*Work to be completed*.
Output the whole listing exactly, except for the pictures in it.

*Data for review*.
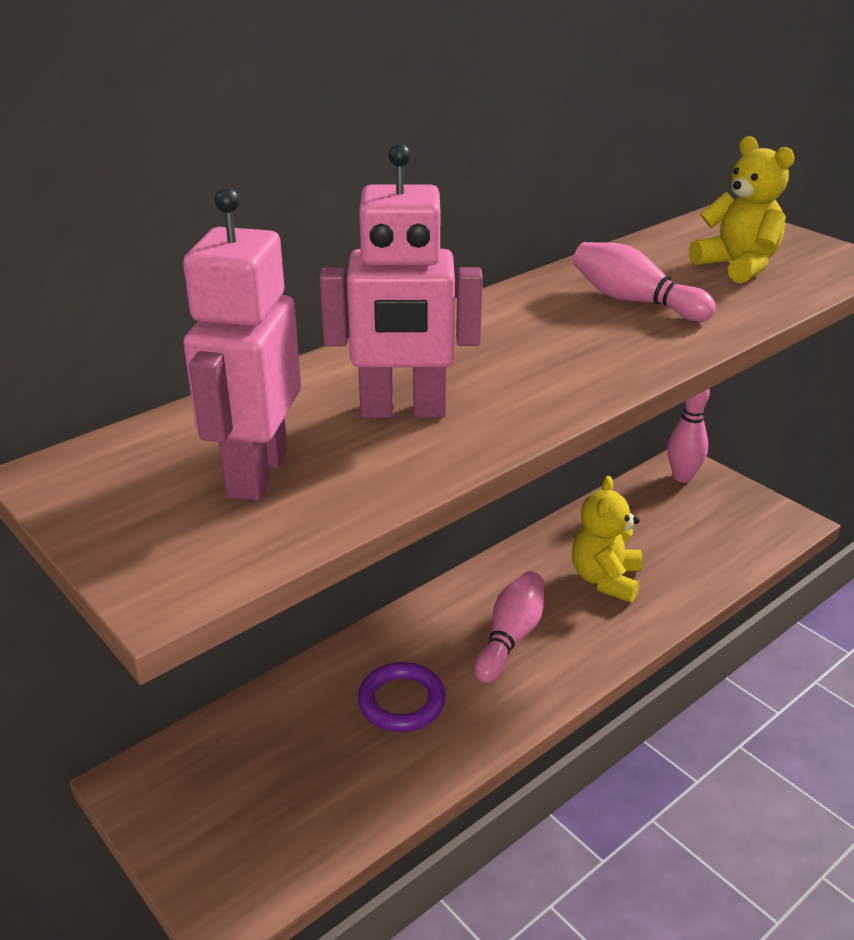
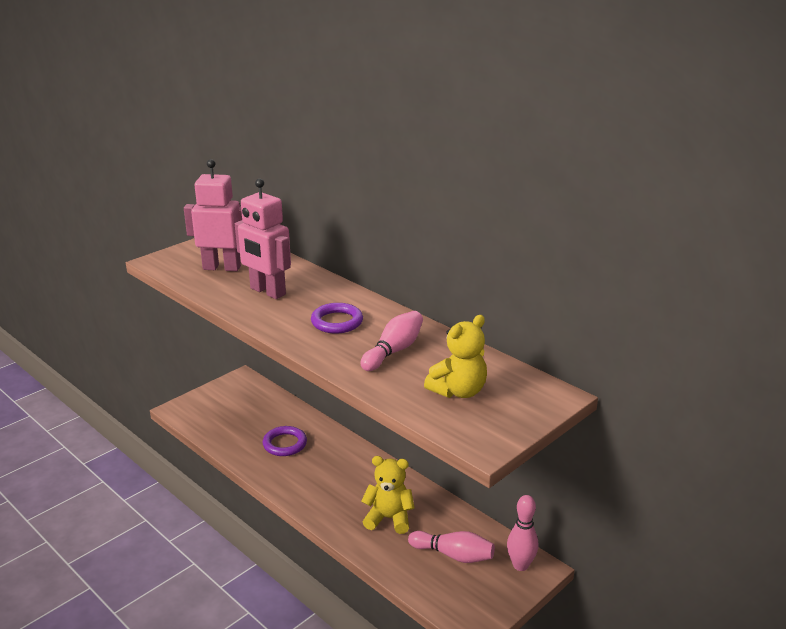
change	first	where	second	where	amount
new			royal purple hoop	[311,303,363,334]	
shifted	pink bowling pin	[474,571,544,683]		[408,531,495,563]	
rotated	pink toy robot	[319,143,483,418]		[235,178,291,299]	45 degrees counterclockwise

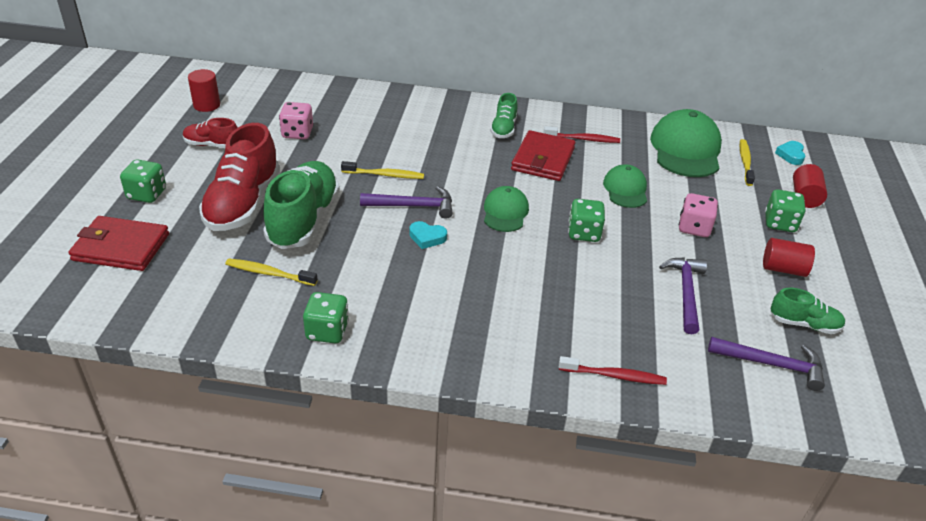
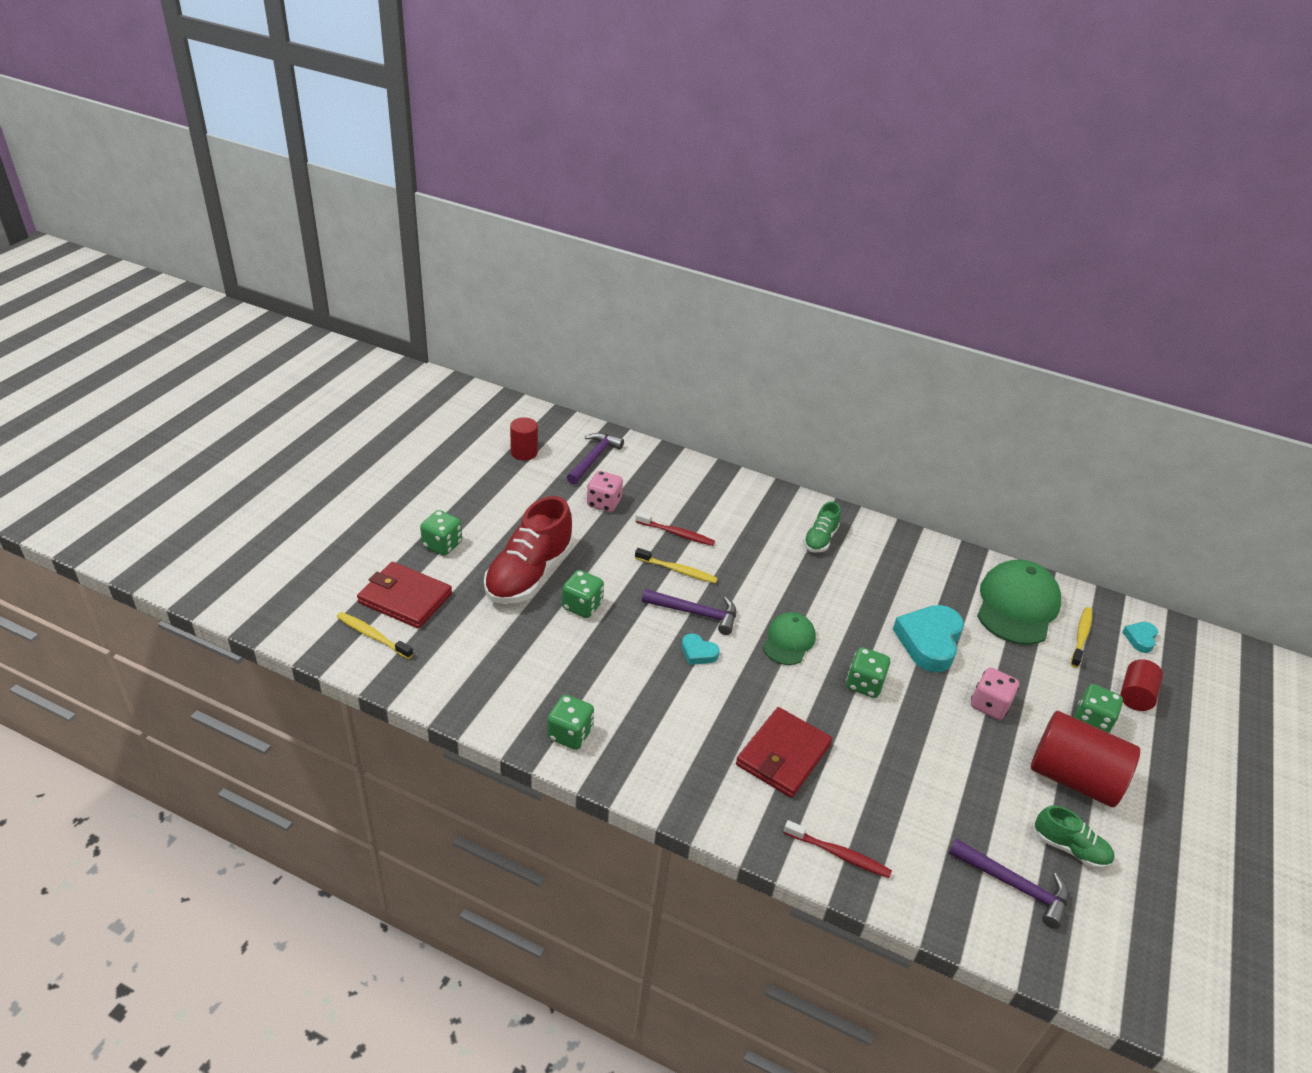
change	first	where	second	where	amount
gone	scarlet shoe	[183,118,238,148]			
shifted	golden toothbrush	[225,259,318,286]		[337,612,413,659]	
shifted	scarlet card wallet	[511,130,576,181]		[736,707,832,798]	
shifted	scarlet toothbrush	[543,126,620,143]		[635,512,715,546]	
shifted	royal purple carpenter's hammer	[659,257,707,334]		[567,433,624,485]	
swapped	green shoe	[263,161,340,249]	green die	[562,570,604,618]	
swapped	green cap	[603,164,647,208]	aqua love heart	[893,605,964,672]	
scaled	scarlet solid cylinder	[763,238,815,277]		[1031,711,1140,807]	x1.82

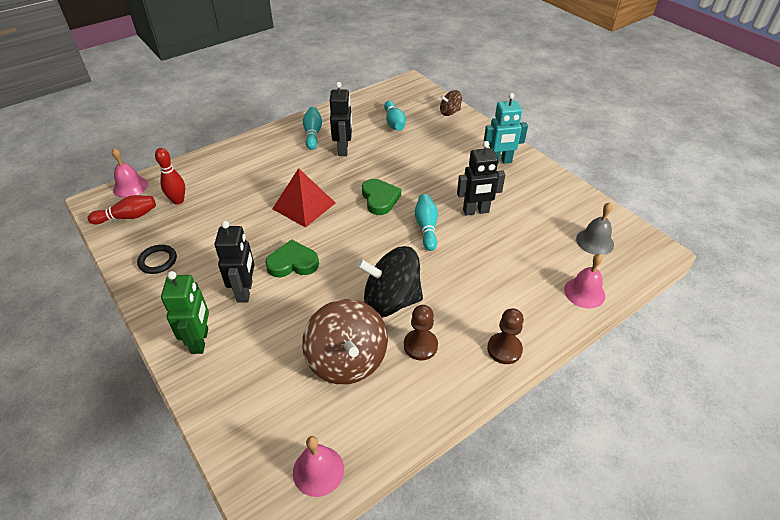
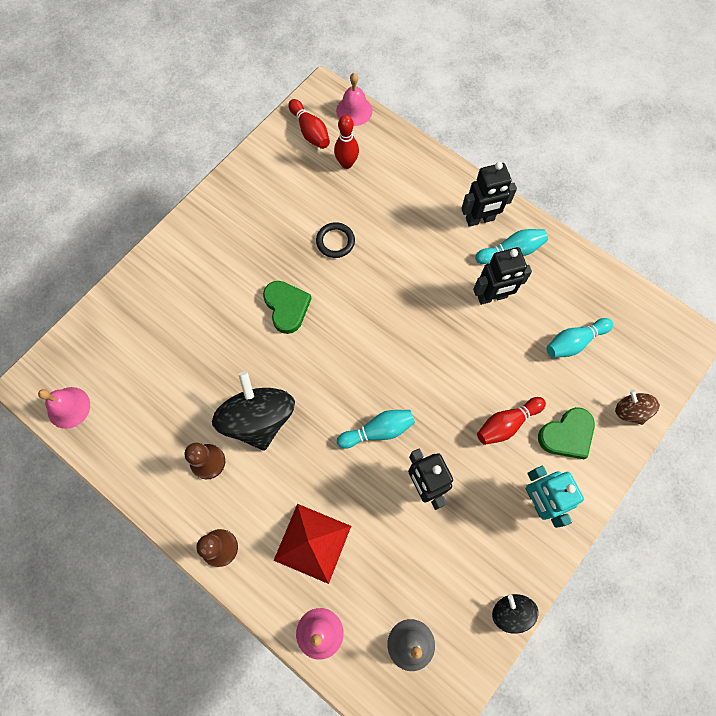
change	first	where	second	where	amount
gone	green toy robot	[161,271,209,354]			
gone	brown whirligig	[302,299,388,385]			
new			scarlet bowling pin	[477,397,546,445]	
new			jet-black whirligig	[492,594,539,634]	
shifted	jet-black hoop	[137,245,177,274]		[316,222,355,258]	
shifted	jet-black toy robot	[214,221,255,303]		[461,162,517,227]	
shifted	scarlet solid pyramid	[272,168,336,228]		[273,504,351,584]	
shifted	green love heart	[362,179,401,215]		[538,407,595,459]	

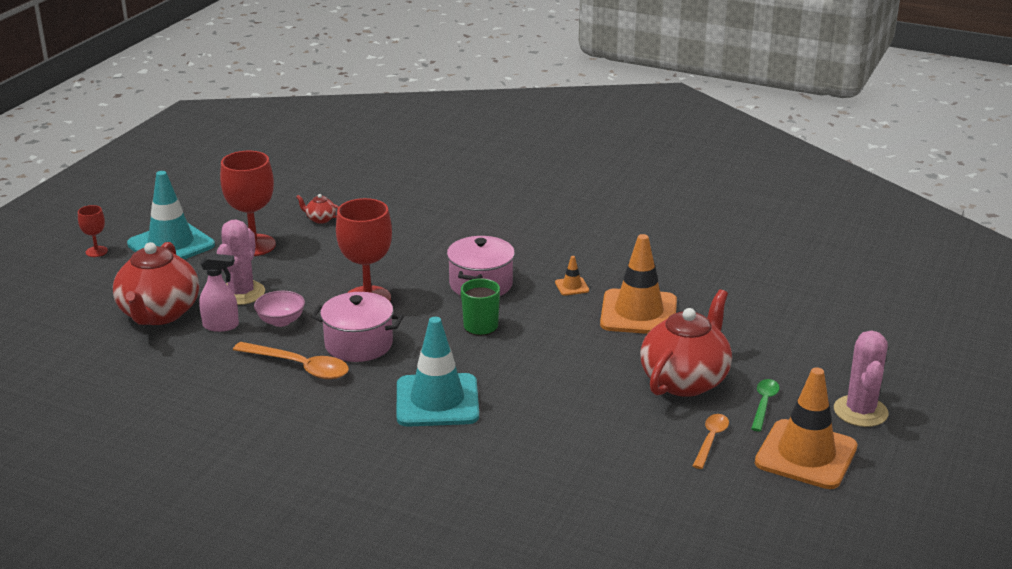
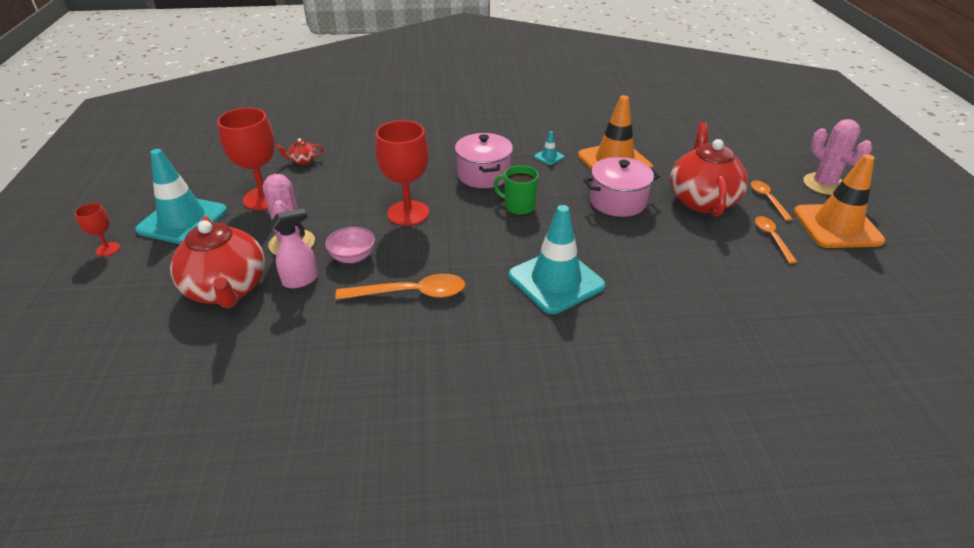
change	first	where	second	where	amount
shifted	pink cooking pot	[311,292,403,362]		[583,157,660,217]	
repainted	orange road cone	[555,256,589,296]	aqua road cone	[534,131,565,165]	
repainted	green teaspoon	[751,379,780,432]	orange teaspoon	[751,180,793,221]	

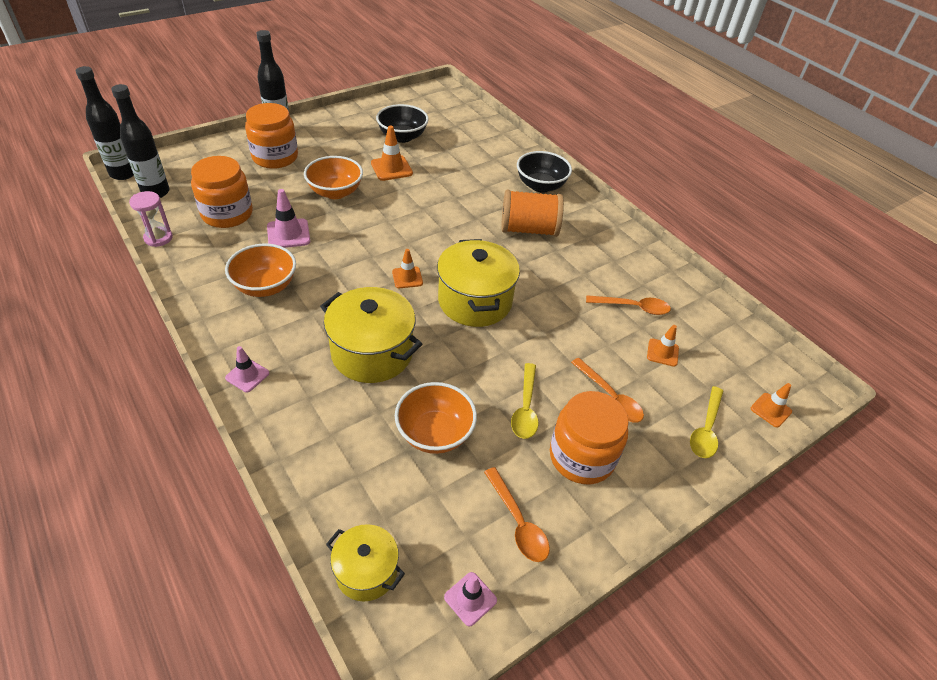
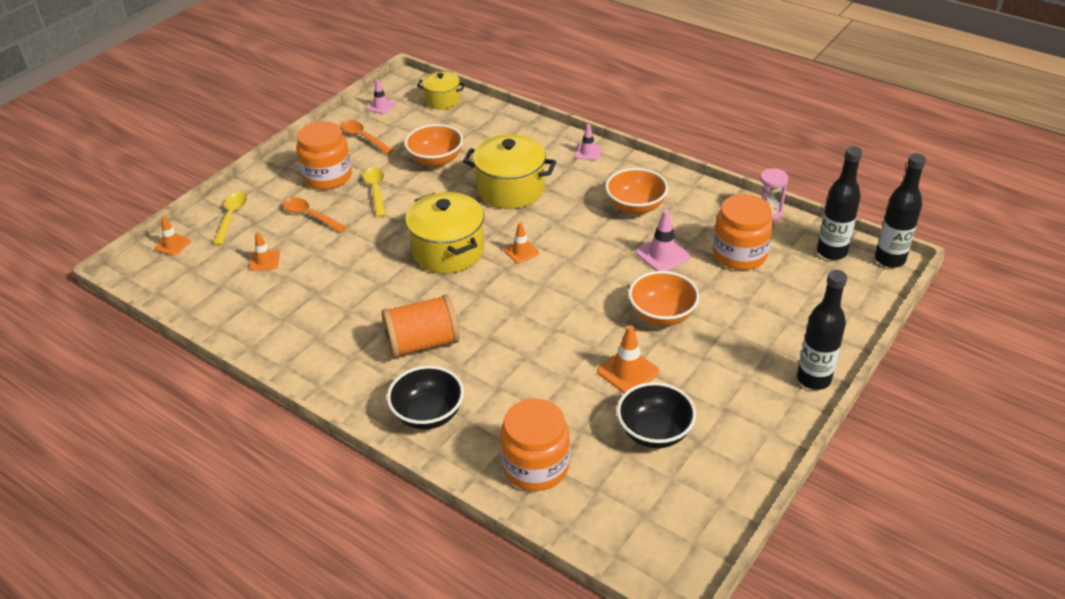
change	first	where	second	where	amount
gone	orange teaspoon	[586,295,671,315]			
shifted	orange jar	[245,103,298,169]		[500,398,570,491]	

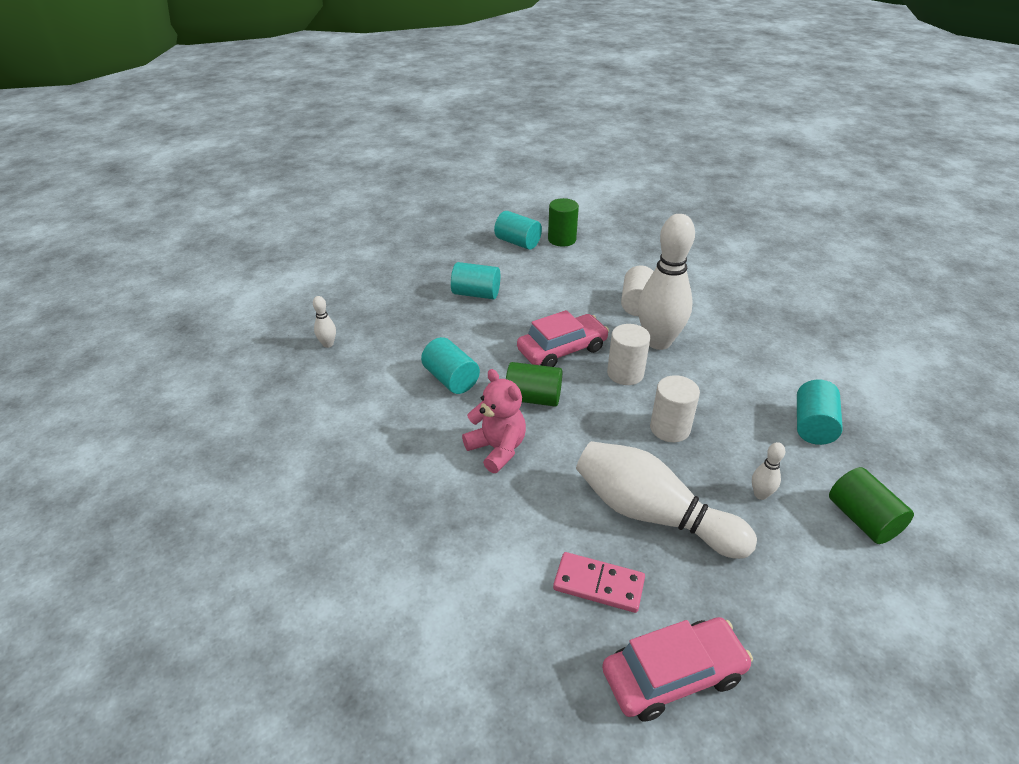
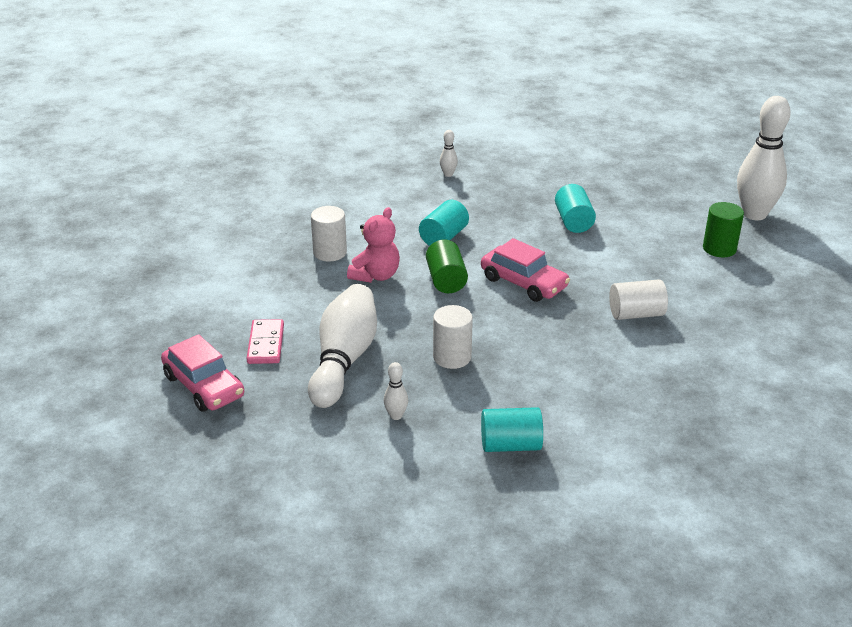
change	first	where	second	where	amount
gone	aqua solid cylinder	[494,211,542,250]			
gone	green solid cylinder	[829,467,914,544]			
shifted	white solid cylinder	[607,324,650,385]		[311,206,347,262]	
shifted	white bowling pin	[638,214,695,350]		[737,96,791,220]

*Solution for this task*.
change	first	where	second	where	amount
new			royal purple hoop	[311,303,363,334]	
shifted	pink bowling pin	[474,571,544,683]		[408,531,495,563]	
rotated	pink toy robot	[319,143,483,418]		[235,178,291,299]	45 degrees counterclockwise

change	first	where	second	where	amount
gone	scarlet shoe	[183,118,238,148]			
shifted	golden toothbrush	[225,259,318,286]		[337,612,413,659]	
shifted	scarlet card wallet	[511,130,576,181]		[736,707,832,798]	
shifted	scarlet toothbrush	[543,126,620,143]		[635,512,715,546]	
shifted	royal purple carpenter's hammer	[659,257,707,334]		[567,433,624,485]	
swapped	green shoe	[263,161,340,249]	green die	[562,570,604,618]	
swapped	green cap	[603,164,647,208]	aqua love heart	[893,605,964,672]	
scaled	scarlet solid cylinder	[763,238,815,277]		[1031,711,1140,807]	x1.82

change	first	where	second	where	amount
gone	green toy robot	[161,271,209,354]			
gone	brown whirligig	[302,299,388,385]			
new			scarlet bowling pin	[477,397,546,445]	
new			jet-black whirligig	[492,594,539,634]	
shifted	jet-black hoop	[137,245,177,274]		[316,222,355,258]	
shifted	jet-black toy robot	[214,221,255,303]		[461,162,517,227]	
shifted	scarlet solid pyramid	[272,168,336,228]		[273,504,351,584]	
shifted	green love heart	[362,179,401,215]		[538,407,595,459]	

change	first	where	second	where	amount
shifted	pink cooking pot	[311,292,403,362]		[583,157,660,217]	
repainted	orange road cone	[555,256,589,296]	aqua road cone	[534,131,565,165]	
repainted	green teaspoon	[751,379,780,432]	orange teaspoon	[751,180,793,221]	

change	first	where	second	where	amount
gone	orange teaspoon	[586,295,671,315]			
shifted	orange jar	[245,103,298,169]		[500,398,570,491]	

change	first	where	second	where	amount
gone	aqua solid cylinder	[494,211,542,250]			
gone	green solid cylinder	[829,467,914,544]			
shifted	white solid cylinder	[607,324,650,385]		[311,206,347,262]	
shifted	white bowling pin	[638,214,695,350]		[737,96,791,220]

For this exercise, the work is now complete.